* **What you should do**
Every record must be copied exactly, from first line to last.

━━━━━━━━━━

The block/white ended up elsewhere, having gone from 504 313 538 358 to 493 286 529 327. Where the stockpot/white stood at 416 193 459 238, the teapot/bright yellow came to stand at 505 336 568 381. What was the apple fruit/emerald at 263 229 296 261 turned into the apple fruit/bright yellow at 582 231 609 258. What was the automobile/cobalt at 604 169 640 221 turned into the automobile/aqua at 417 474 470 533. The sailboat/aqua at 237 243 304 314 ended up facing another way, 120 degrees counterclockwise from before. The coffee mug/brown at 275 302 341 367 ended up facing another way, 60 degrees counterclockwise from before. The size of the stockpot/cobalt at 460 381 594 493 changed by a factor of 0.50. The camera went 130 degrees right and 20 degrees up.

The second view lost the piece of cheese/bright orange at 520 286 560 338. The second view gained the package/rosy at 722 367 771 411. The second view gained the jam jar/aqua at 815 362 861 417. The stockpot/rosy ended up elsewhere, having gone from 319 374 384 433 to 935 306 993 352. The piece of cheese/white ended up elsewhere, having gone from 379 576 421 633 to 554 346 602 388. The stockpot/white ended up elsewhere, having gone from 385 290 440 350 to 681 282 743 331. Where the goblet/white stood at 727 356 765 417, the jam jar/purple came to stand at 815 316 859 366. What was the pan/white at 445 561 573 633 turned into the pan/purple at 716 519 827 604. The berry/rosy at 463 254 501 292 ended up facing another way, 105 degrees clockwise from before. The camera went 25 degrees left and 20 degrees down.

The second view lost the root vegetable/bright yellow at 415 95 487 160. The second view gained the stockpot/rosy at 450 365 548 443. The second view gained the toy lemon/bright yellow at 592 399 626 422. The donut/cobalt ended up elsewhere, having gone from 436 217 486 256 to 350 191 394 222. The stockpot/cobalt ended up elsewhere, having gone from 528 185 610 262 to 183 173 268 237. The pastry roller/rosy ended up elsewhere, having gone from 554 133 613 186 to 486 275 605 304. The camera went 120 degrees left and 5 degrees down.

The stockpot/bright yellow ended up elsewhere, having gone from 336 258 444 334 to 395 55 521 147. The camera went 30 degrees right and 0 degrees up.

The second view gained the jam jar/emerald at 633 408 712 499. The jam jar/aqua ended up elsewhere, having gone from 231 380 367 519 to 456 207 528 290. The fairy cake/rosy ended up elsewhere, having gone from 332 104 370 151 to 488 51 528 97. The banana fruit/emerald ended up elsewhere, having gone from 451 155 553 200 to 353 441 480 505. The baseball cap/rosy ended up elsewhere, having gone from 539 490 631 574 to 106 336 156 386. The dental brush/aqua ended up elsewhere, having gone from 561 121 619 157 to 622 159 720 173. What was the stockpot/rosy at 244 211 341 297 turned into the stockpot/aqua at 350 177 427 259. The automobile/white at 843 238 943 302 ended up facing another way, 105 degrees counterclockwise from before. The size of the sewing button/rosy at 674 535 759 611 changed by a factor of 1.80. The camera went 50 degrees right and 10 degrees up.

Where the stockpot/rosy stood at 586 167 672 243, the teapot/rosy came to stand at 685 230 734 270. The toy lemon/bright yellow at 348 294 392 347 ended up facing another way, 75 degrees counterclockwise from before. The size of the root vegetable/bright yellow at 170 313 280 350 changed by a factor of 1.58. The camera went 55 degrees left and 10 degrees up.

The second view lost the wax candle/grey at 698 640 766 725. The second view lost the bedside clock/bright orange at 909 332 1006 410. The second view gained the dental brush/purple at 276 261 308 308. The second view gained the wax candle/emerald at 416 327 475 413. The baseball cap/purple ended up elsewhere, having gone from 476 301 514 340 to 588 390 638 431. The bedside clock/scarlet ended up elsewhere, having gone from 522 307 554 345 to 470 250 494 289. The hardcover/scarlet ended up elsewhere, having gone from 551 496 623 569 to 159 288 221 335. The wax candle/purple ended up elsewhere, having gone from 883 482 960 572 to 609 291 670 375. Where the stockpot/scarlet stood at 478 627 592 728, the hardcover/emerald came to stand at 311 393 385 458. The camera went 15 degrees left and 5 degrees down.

━━━━━━━━━━

* **Solution for this exercise**
The block/white ended up elsewhere, having gone from 504 313 538 358 to 493 286 529 327. Where the stockpot/white stood at 416 193 459 238, the teapot/bright yellow came to stand at 505 336 568 381. What was the apple fruit/emerald at 263 229 296 261 turned into the apple fruit/bright yellow at 582 231 609 258. What was the automobile/cobalt at 604 169 640 221 turned into the automobile/aqua at 417 474 470 533. The sailboat/aqua at 237 243 304 314 ended up facing another way, 120 degrees counterclockwise from before. The coffee mug/brown at 275 302 341 367 ended up facing another way, 60 degrees counterclockwise from before. The size of the stockpot/cobalt at 460 381 594 493 changed by a factor of 0.50. The camera went 130 degrees right and 20 degrees up.

The second view lost the piece of cheese/bright orange at 520 286 560 338. The second view gained the package/rosy at 722 367 771 411. The second view gained the jam jar/aqua at 815 362 861 417. The stockpot/rosy ended up elsewhere, having gone from 319 374 384 433 to 935 306 993 352. The piece of cheese/white ended up elsewhere, having gone from 379 576 421 633 to 554 346 602 388. The stockpot/white ended up elsewhere, having gone from 385 290 440 350 to 681 282 743 331. Where the goblet/white stood at 727 356 765 417, the jam jar/purple came to stand at 815 316 859 366. What was the pan/white at 445 561 573 633 turned into the pan/purple at 716 519 827 604. The berry/rosy at 463 254 501 292 ended up facing another way, 105 degrees clockwise from before. The camera went 25 degrees left and 20 degrees down.

The second view lost the root vegetable/bright yellow at 415 95 487 160. The second view gained the stockpot/rosy at 450 365 548 443. The second view gained the toy lemon/bright yellow at 592 399 626 422. The donut/cobalt ended up elsewhere, having gone from 436 217 486 256 to 350 191 394 222. The stockpot/cobalt ended up elsewhere, having gone from 528 185 610 262 to 183 173 268 237. The pastry roller/rosy ended up elsewhere, having gone from 554 133 613 186 to 486 275 605 304. The camera went 120 degrees left and 5 degrees down.

The stockpot/bright yellow ended up elsewhere, having gone from 336 258 444 334 to 395 55 521 147. The camera went 30 degrees right and 0 degrees up.

The second view gained the jam jar/emerald at 633 408 712 499. The jam jar/aqua ended up elsewhere, having gone from 231 380 367 519 to 456 207 528 290. The fairy cake/rosy ended up elsewhere, having gone from 332 104 370 151 to 488 51 528 97. The banana fruit/emerald ended up elsewhere, having gone from 451 155 553 200 to 353 441 480 505. The baseball cap/rosy ended up elsewhere, having gone from 539 490 631 574 to 106 336 156 386. The dental brush/aqua ended up elsewhere, having gone from 561 121 619 157 to 622 159 720 173. What was the stockpot/rosy at 244 211 341 297 turned into the stockpot/aqua at 350 177 427 259. The automobile/white at 843 238 943 302 ended up facing another way, 105 degrees counterclockwise from before. The size of the sewing button/rosy at 674 535 759 611 changed by a factor of 1.80. The camera went 50 degrees right and 10 degrees up.

Where the stockpot/rosy stood at 586 167 672 243, the teapot/rosy came to stand at 685 230 734 270. The toy lemon/bright yellow at 348 294 392 347 ended up facing another way, 75 degrees counterclockwise from before. The size of the root vegetable/bright yellow at 170 313 280 350 changed by a factor of 1.58. The camera went 55 degrees left and 10 degrees up.

The second view lost the wax candle/grey at 698 640 766 725. The second view lost the bedside clock/bright orange at 909 332 1006 410. The second view gained the dental brush/purple at 276 261 308 308. The second view gained the wax candle/emerald at 416 327 475 413. The baseball cap/purple ended up elsewhere, having gone from 476 301 514 340 to 588 390 638 431. The bedside clock/scarlet ended up elsewhere, having gone from 522 307 554 345 to 470 250 494 289. The hardcover/scarlet ended up elsewhere, having gone from 551 496 623 569 to 159 288 221 335. The wax candle/purple ended up elsewhere, having gone from 883 482 960 572 to 609 291 670 375. Where the stockpot/scarlet stood at 478 627 592 728, the hardcover/emerald came to stand at 311 393 385 458. The camera went 15 degrees left and 5 degrees down.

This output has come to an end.